*** Begin section ***

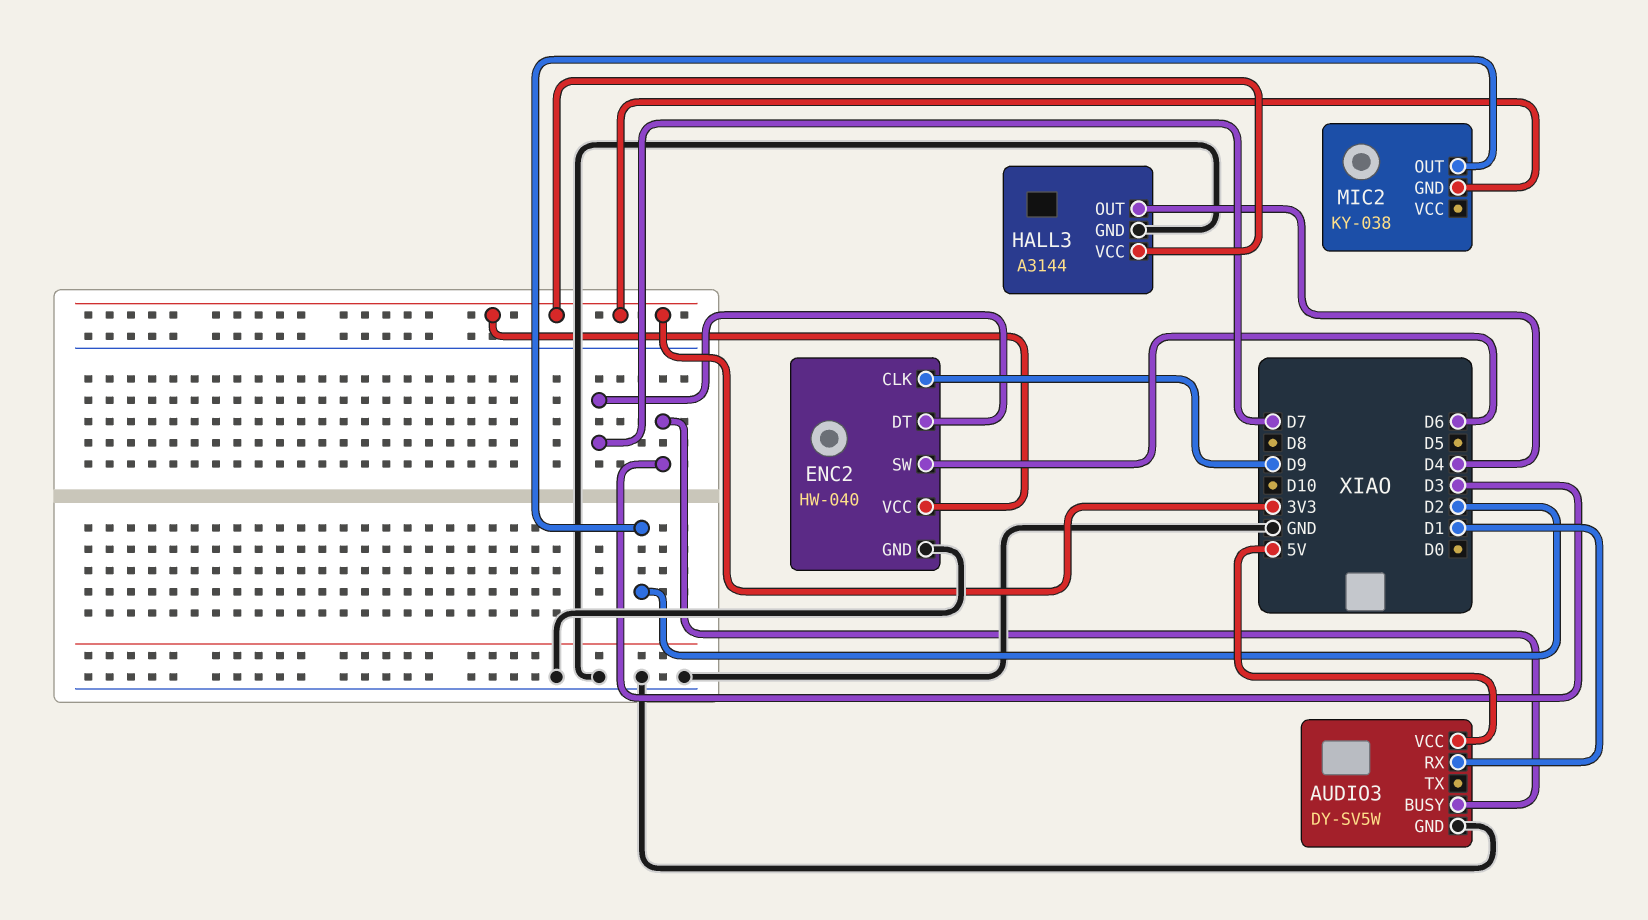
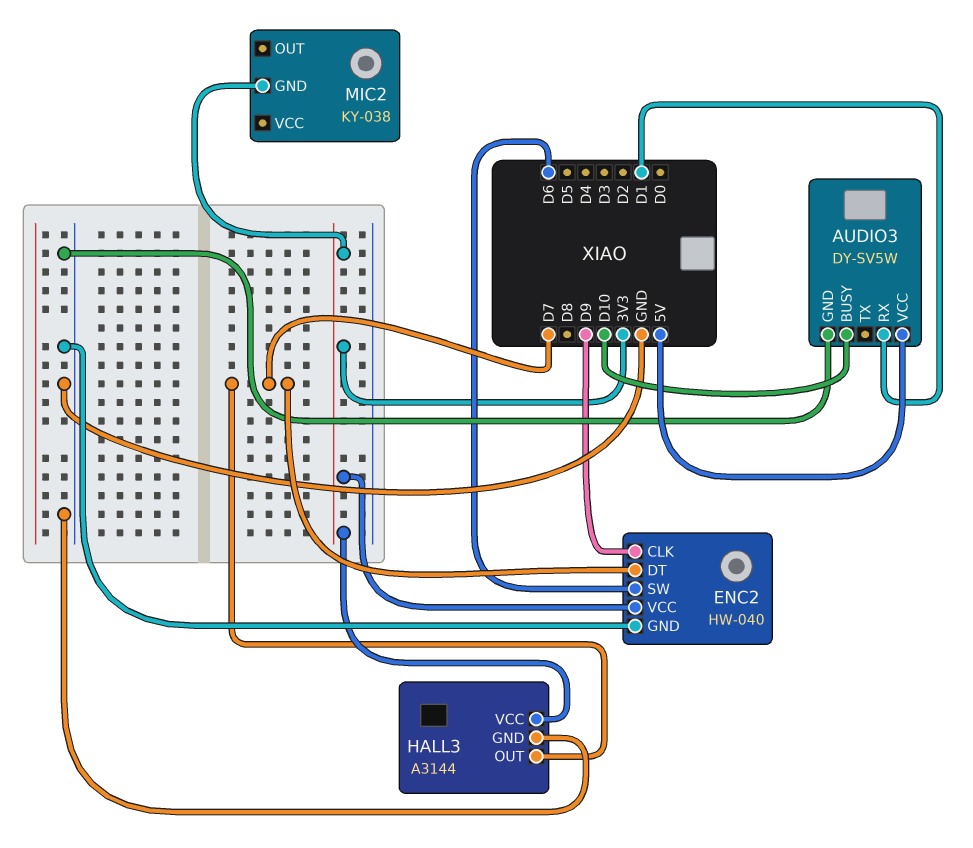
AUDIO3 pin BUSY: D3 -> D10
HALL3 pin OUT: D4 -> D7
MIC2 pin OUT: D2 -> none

*** End section ***
*** Begin section ***

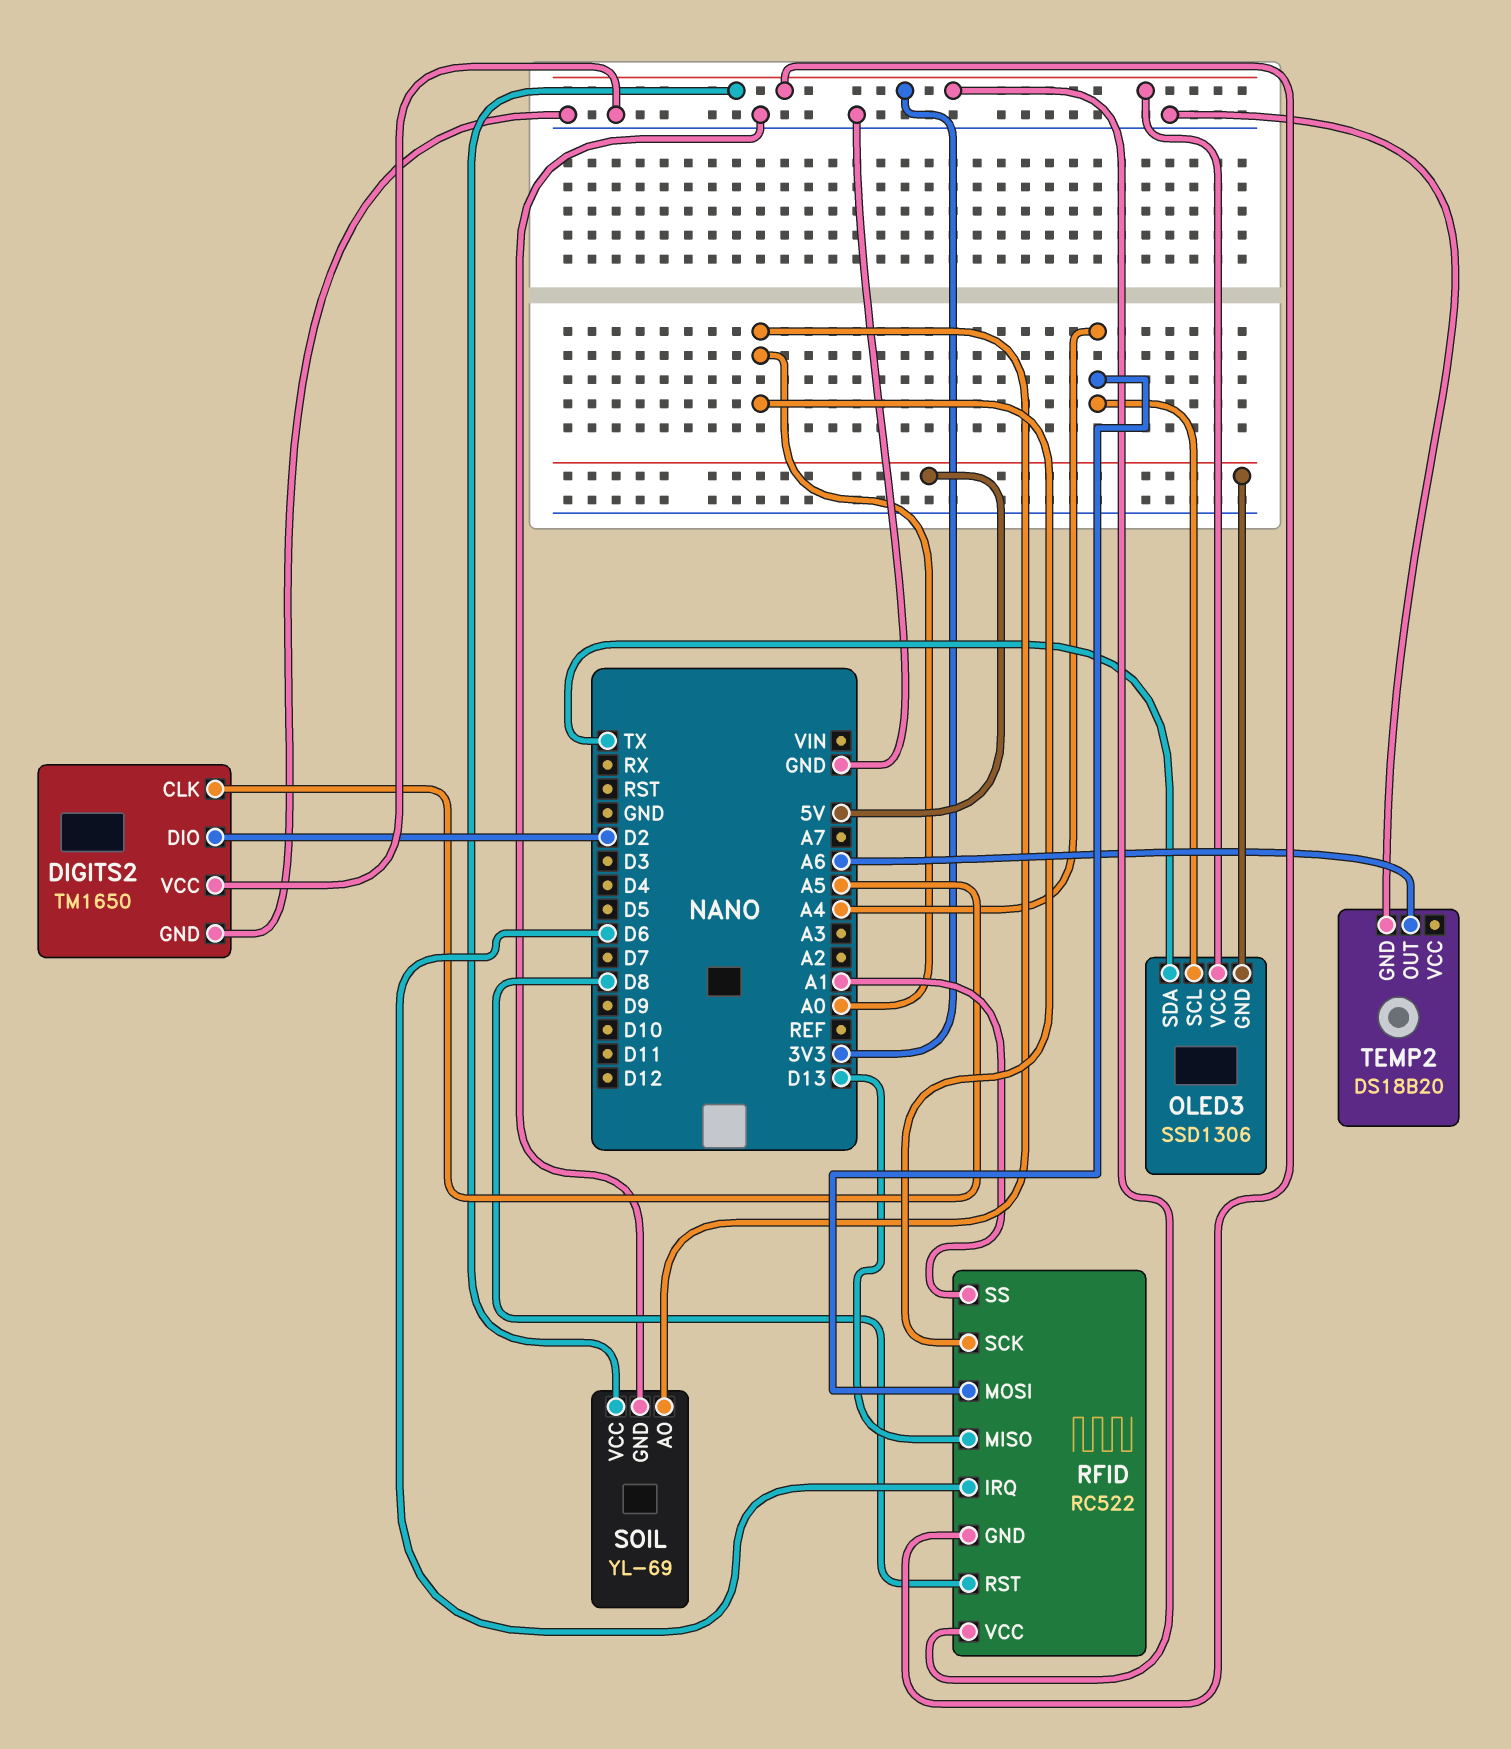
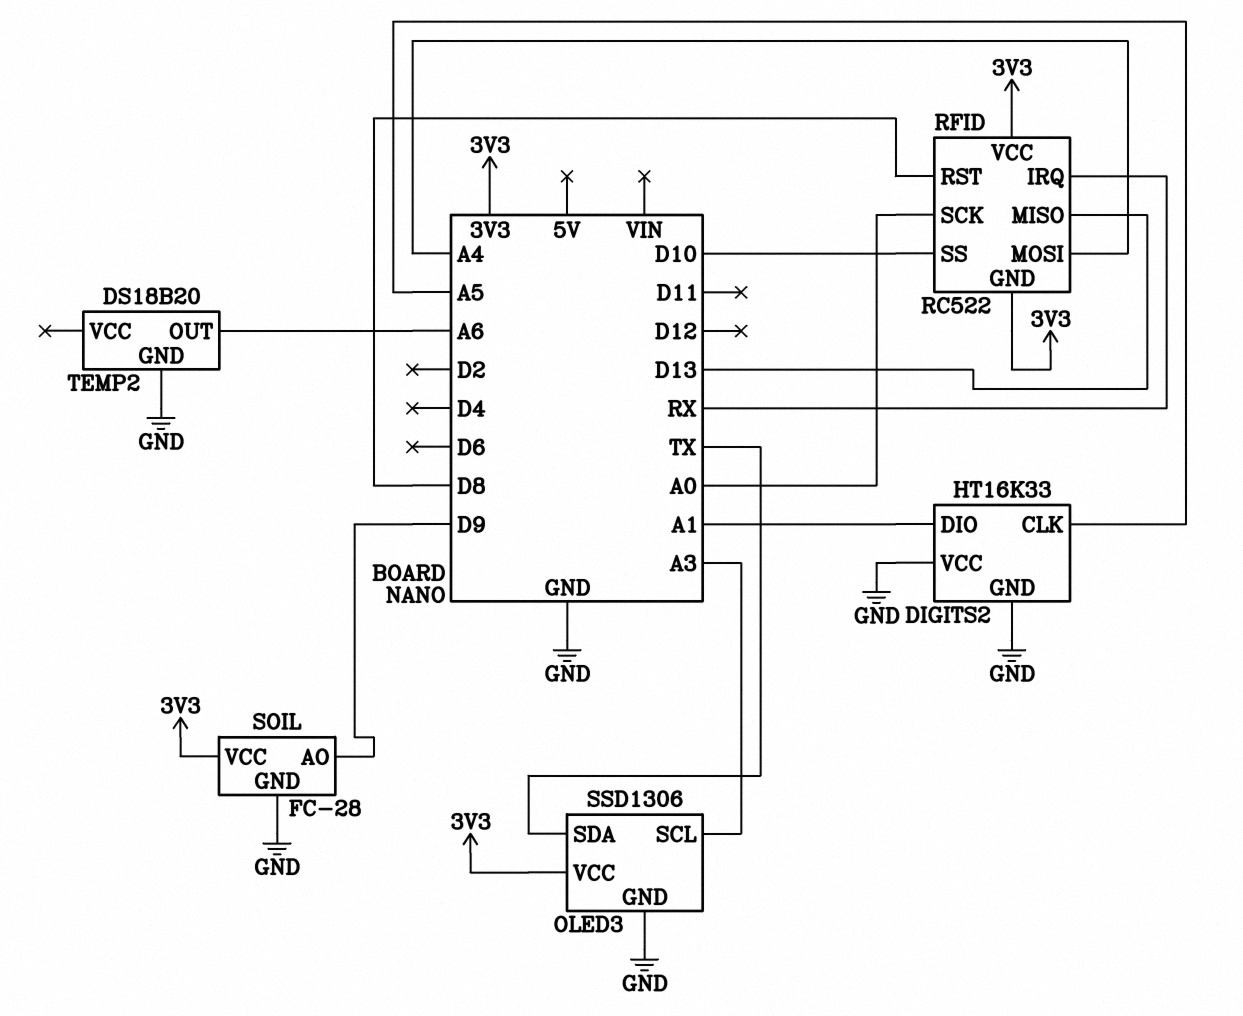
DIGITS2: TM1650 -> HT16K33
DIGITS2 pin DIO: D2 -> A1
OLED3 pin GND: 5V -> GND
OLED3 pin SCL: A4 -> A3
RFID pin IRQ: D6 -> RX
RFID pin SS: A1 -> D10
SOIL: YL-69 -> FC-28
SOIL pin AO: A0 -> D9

*** End section ***

Look above for the line containing "OLED3 pin GND: 5V -> GND" and the line containing "SOIL pin AO: A0 -> D9". Transcribe both, with the lines between them, exactly.

OLED3 pin GND: 5V -> GND
OLED3 pin SCL: A4 -> A3
RFID pin IRQ: D6 -> RX
RFID pin SS: A1 -> D10
SOIL: YL-69 -> FC-28
SOIL pin AO: A0 -> D9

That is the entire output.